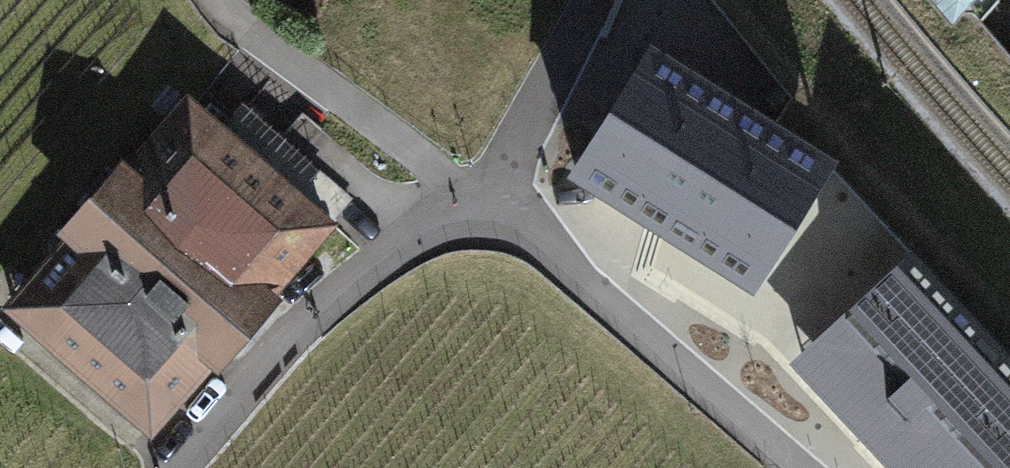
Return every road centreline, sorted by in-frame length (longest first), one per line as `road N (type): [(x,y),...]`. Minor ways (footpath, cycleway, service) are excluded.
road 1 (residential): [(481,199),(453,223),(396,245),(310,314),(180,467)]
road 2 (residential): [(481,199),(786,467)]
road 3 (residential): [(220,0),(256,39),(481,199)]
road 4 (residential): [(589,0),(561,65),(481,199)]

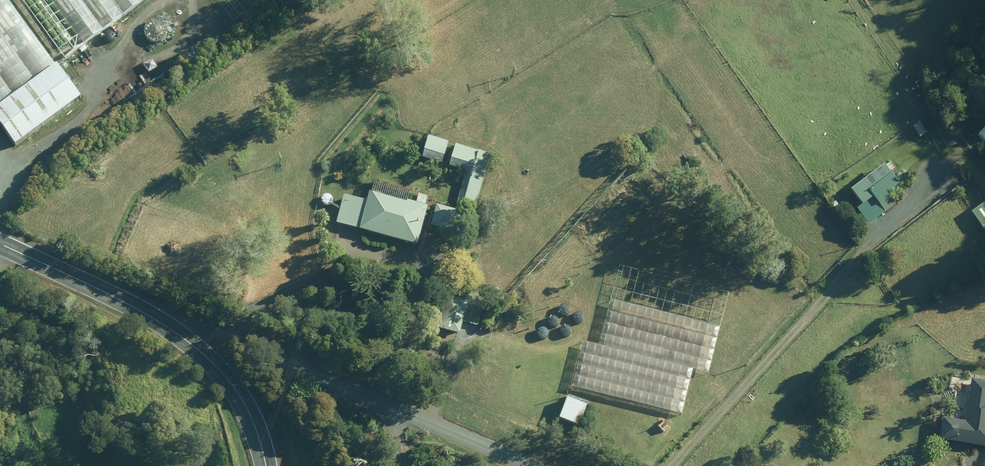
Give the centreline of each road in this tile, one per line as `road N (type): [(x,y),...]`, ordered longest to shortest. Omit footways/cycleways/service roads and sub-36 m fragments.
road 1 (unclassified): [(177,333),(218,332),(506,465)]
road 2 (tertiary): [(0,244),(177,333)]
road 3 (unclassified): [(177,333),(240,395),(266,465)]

--

[Task details]: Extract the text of all the records above verbatim, excluding pictures.

[Written response]:
Return every road centreline, sorted by in-frame length (longest first), one per line as `road N (type): [(x,y),...]`. Minor ways (footpath, cycleway, service) are excluded.
road 1 (residential): [(481,199),(453,223),(396,245),(310,314),(180,467)]
road 2 (residential): [(481,199),(786,467)]
road 3 (residential): [(220,0),(256,39),(481,199)]
road 4 (residential): [(589,0),(561,65),(481,199)]

Give the centreline of each road in this tile, one per line as `road N (type): [(x,y),...]`, ordered longest to shortest. Omit footways/cycleways/service roads and sub-36 m fragments.
road 1 (unclassified): [(177,333),(218,332),(506,465)]
road 2 (tertiary): [(0,244),(177,333)]
road 3 (unclassified): [(177,333),(240,395),(266,465)]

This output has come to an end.